Revision comparison data:
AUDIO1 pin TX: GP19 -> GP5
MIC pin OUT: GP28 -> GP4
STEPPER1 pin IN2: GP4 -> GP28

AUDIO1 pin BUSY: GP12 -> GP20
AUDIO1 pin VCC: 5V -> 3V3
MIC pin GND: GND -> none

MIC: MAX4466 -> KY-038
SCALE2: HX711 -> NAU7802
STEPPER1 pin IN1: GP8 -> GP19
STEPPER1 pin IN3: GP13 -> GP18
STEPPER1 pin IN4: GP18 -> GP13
...
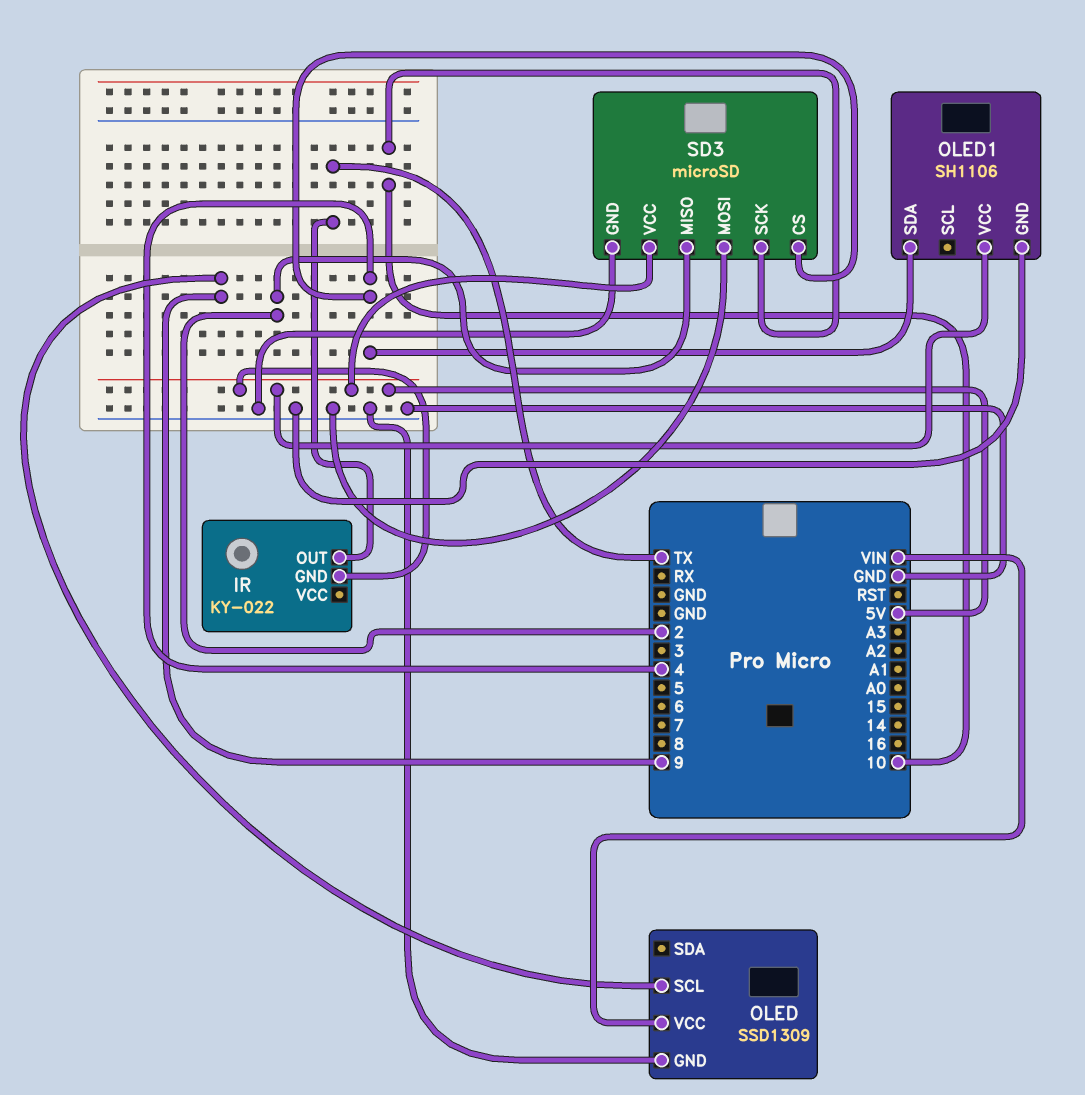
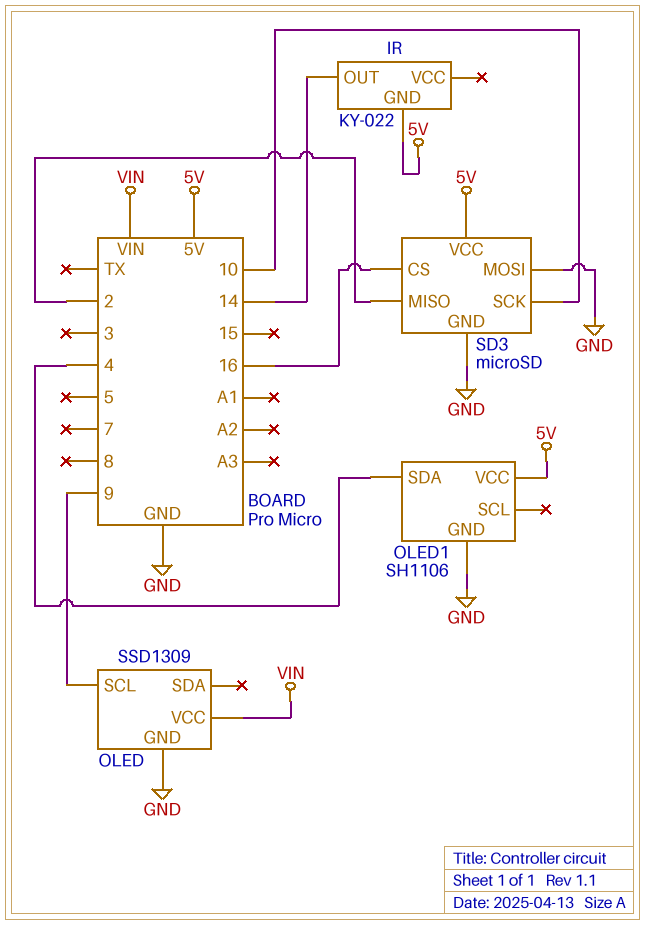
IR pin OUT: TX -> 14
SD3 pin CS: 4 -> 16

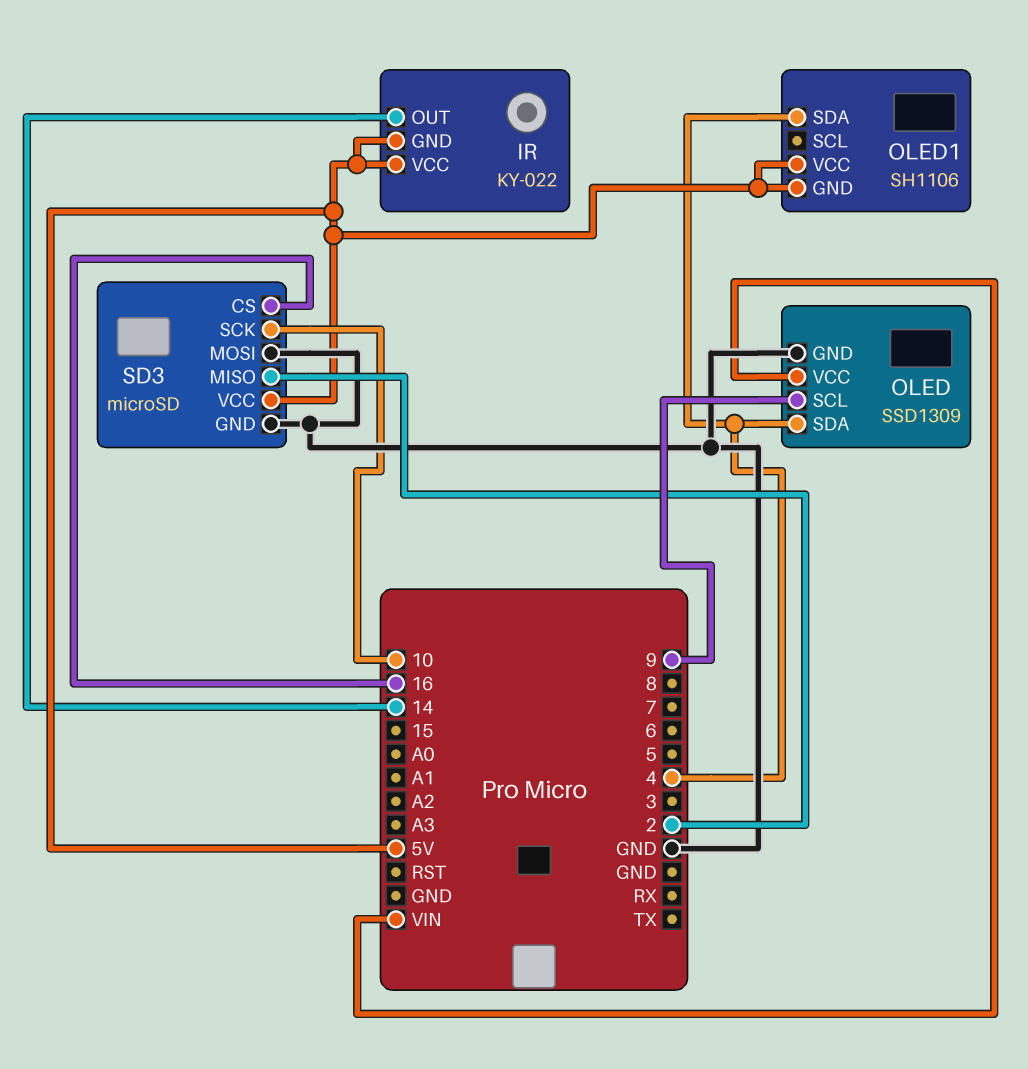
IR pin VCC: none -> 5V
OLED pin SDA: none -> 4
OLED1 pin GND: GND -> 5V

→ Task goal
Return exactly the lines that appear in the data above between the line containing "SD3 pin CS: 4 -> 16" and the line containing "OLED1 pin GND: GND -> 5V", both of which are included, and leave the pictures out.

→ Solution for this problem
SD3 pin CS: 4 -> 16

IR pin VCC: none -> 5V
OLED pin SDA: none -> 4
OLED1 pin GND: GND -> 5V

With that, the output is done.